(Items from a data source)
════════

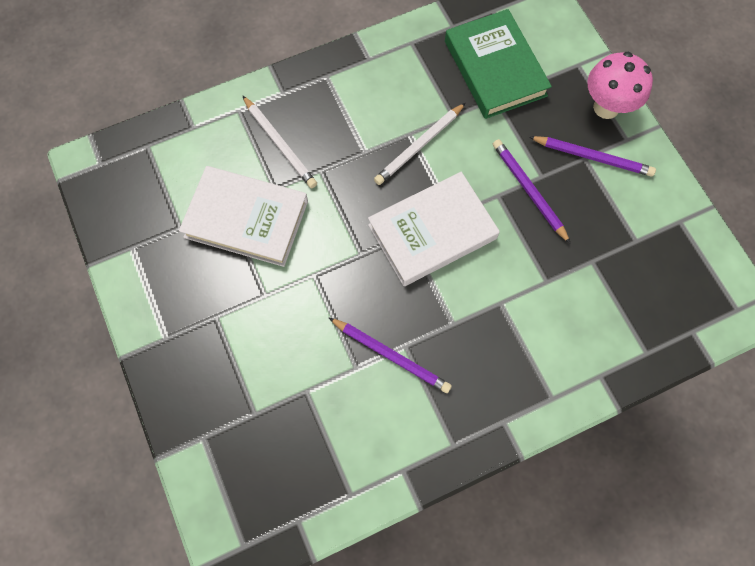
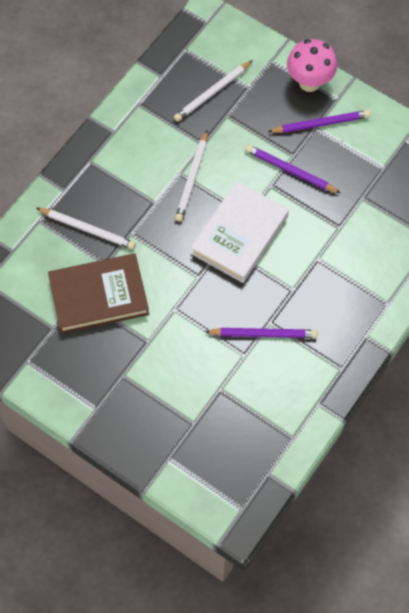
camera: 30 degrees left, 5 degrees down
(246, 219) = (99, 296): white book -> brown book
(495, 68) = (212, 93): green book -> white pencil

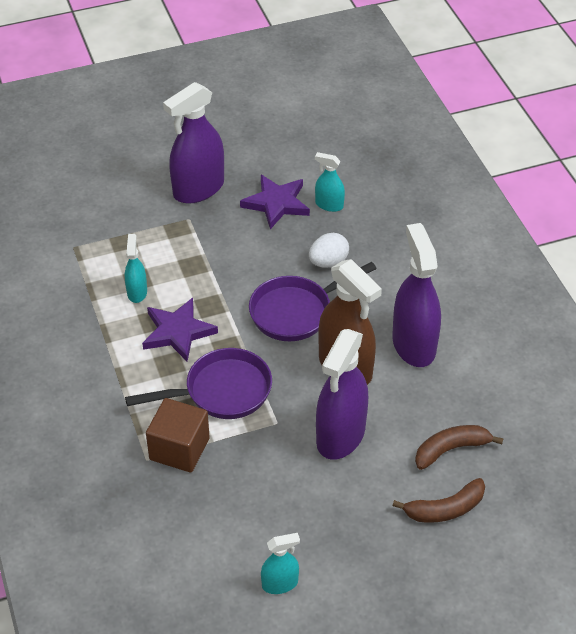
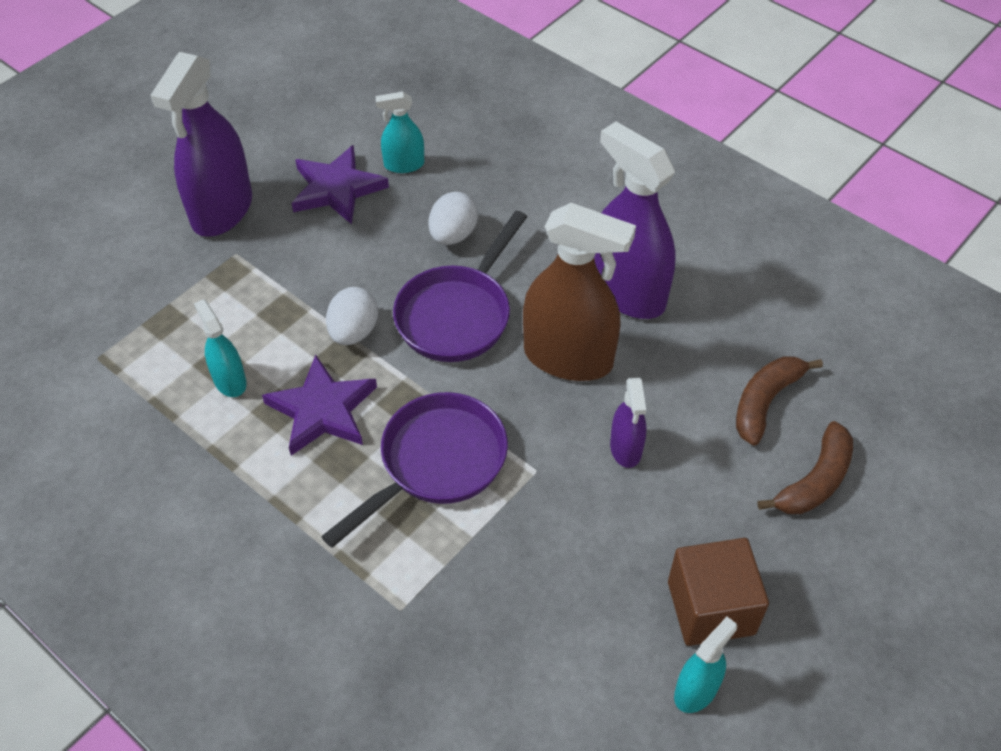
camera: 30 degrees left, 5 degrees up
(179, 449) = (435, 570): brown cube -> brown cube (711, 608)
(226, 295) = (354, 332): none -> white egg
(340, 435) = (626, 448): purple spray bottle -> purple spray bottle, size x0.50

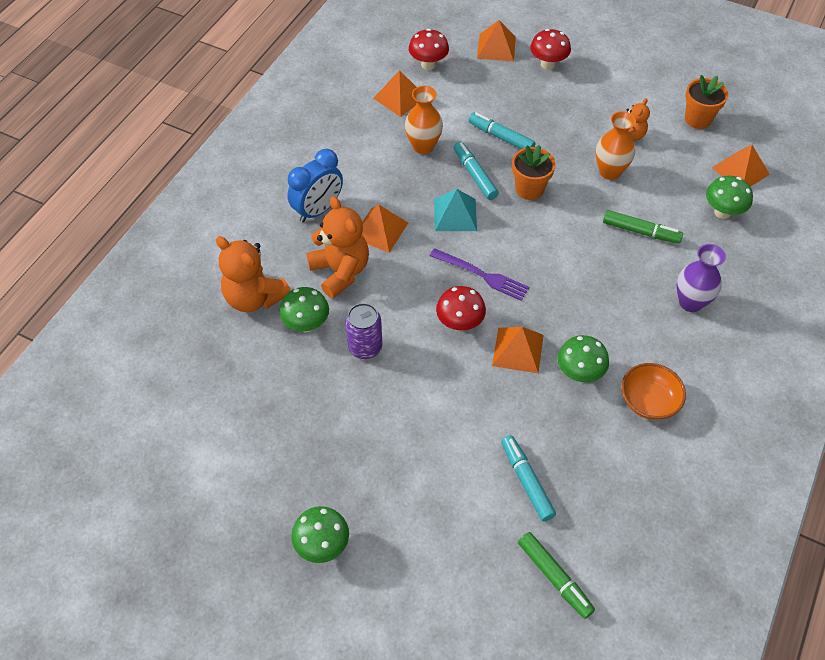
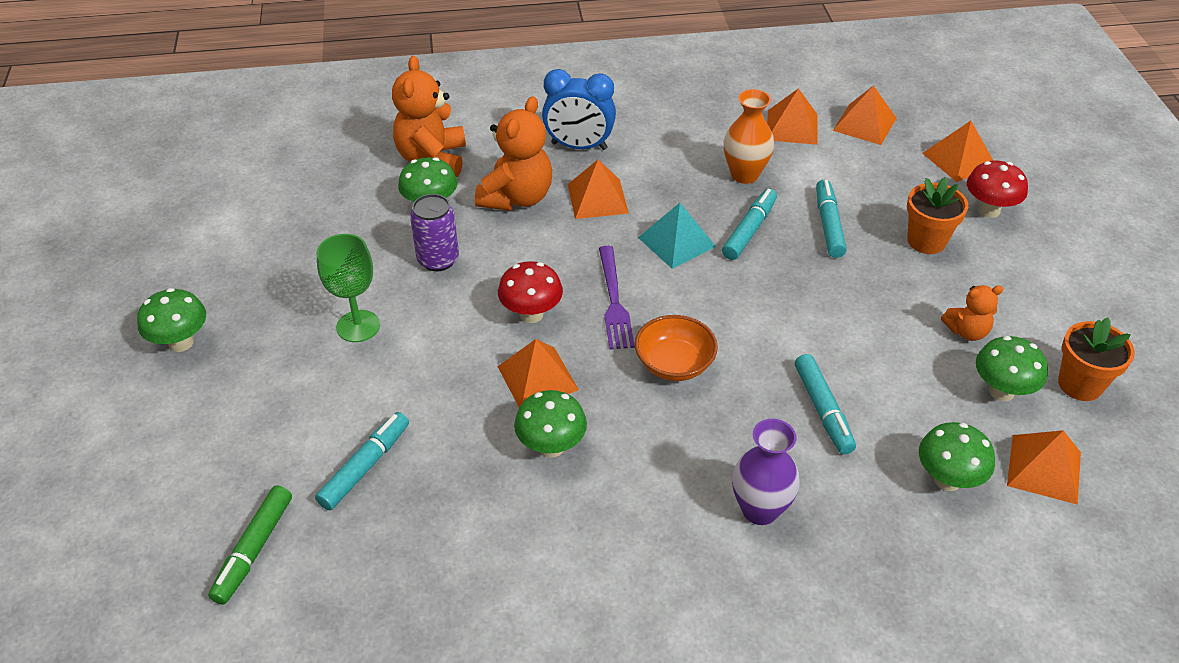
camera: 55 degrees right, 10 degrees down
(394, 425) = (358, 326): none -> green goblet
(428, 65) = (864, 124): red mushroom -> orange pyramid
(529, 189) = (778, 282): orange flower pot -> orange flower pot (926, 241)
(610, 172) = (886, 339): orange vase -> none
(640, 231) = (823, 409): green marker -> turquoise marker
(648, 401) = (566, 533): orange bowl -> orange bowl (674, 364)
(680, 151) = (1001, 391): none -> green mushroom

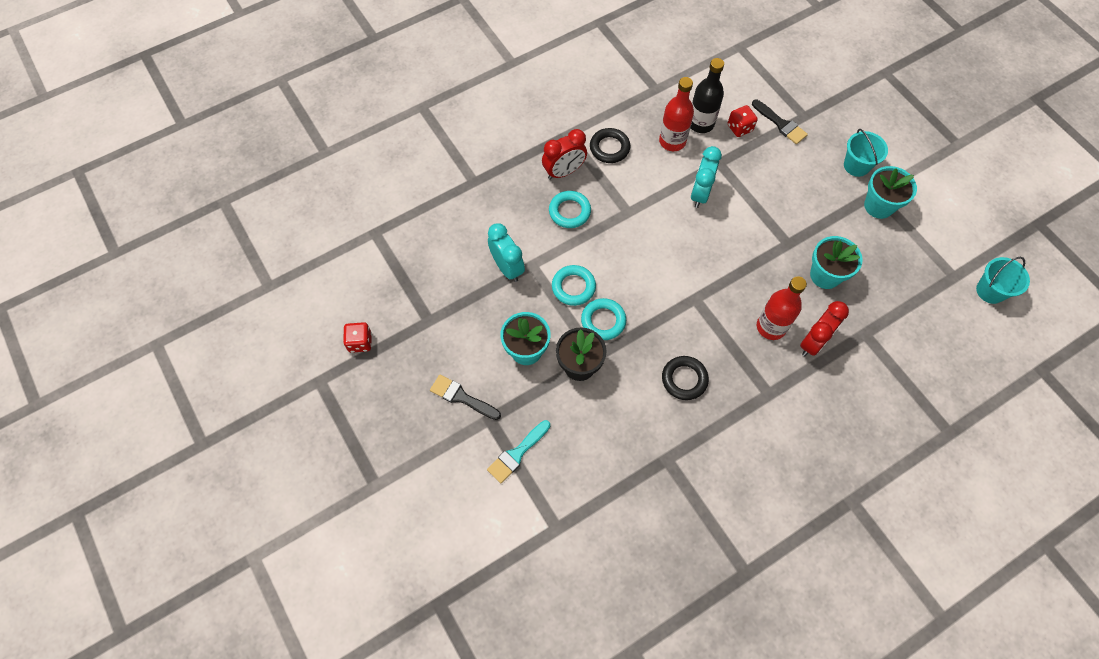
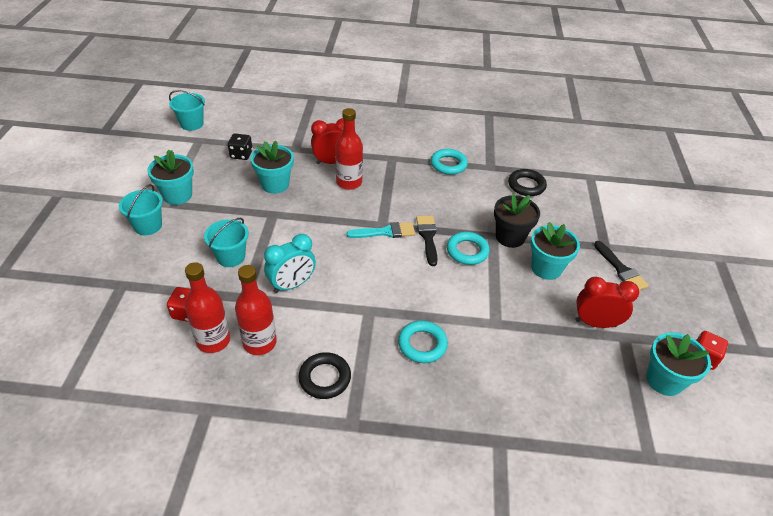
camera: 145 degrees left, 20 degrees down
(384, 299) = (664, 380): none -> turquoise flower pot
(507, 267) = (521, 334): turquoise clock -> none
(517, 453) = (594, 219): turquoise brush -> turquoise brush (385, 232)
(564, 172) = (393, 385): red clock -> red clock (595, 323)
(573, 287) = (471, 285): turquoise ring -> turquoise ring (448, 164)
(684, 379) = (440, 191): black ring -> black ring (526, 185)
(701, 123) = (213, 340): black bottle -> red bottle
(767, 184) = (231, 257): none -> turquoise bucket
(780, 124) = (150, 292): black brush -> black brush (428, 237)
(896, 287) = (241, 155): none -> black dice

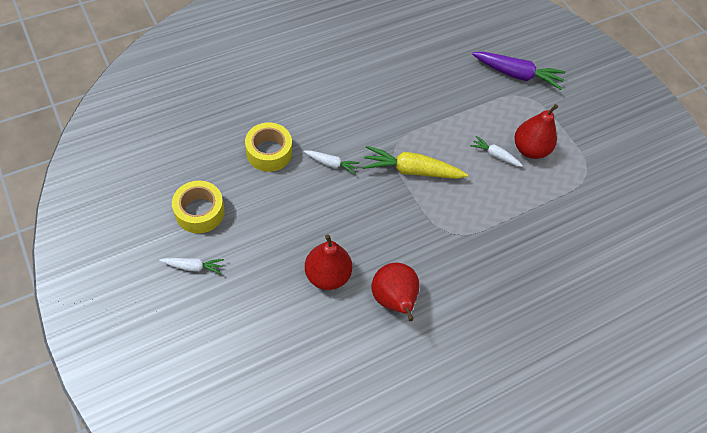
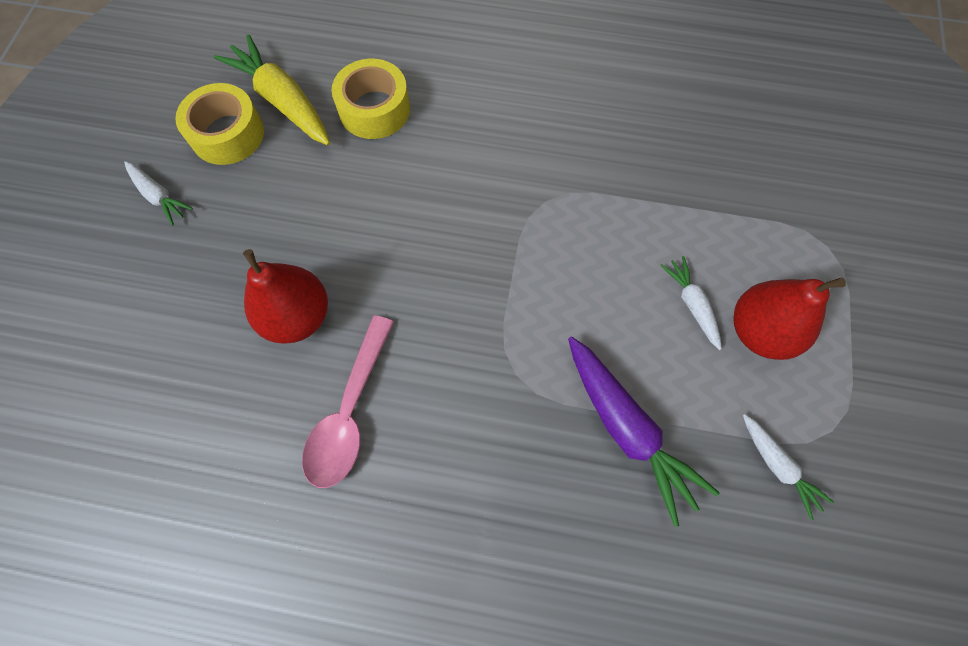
camera: 45 degrees right, 10 degrees up
(331, 164) = (439, 171): white carrot -> white carrot (777, 466)
(393, 300) = (349, 413): red pear -> pink spoon
(411, 170) = (541, 248): yellow carrot -> yellow carrot (283, 101)
(517, 75) = (841, 204): purple carrot -> purple carrot (626, 429)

════════

# What needs to be done
Starting with the first line of the data above and ending with the line containing "(680, 151) = (1001, 391): none", please restate every line exactly, leaving images out.

# Solution to this task
camera: 30 degrees left, 5 degrees down
(246, 219) = (99, 296): white book -> brown book
(495, 68) = (212, 93): green book -> white pencil

camera: 30 degrees left, 5 degrees up
(179, 449) = (435, 570): brown cube -> brown cube (711, 608)
(226, 295) = (354, 332): none -> white egg
(340, 435) = (626, 448): purple spray bottle -> purple spray bottle, size x0.50

camera: 55 degrees right, 10 degrees down
(394, 425) = (358, 326): none -> green goblet
(428, 65) = (864, 124): red mushroom -> orange pyramid
(529, 189) = (778, 282): orange flower pot -> orange flower pot (926, 241)
(610, 172) = (886, 339): orange vase -> none
(640, 231) = (823, 409): green marker -> turquoise marker
(648, 401) = (566, 533): orange bowl -> orange bowl (674, 364)
(680, 151) = (1001, 391): none -> green mushroom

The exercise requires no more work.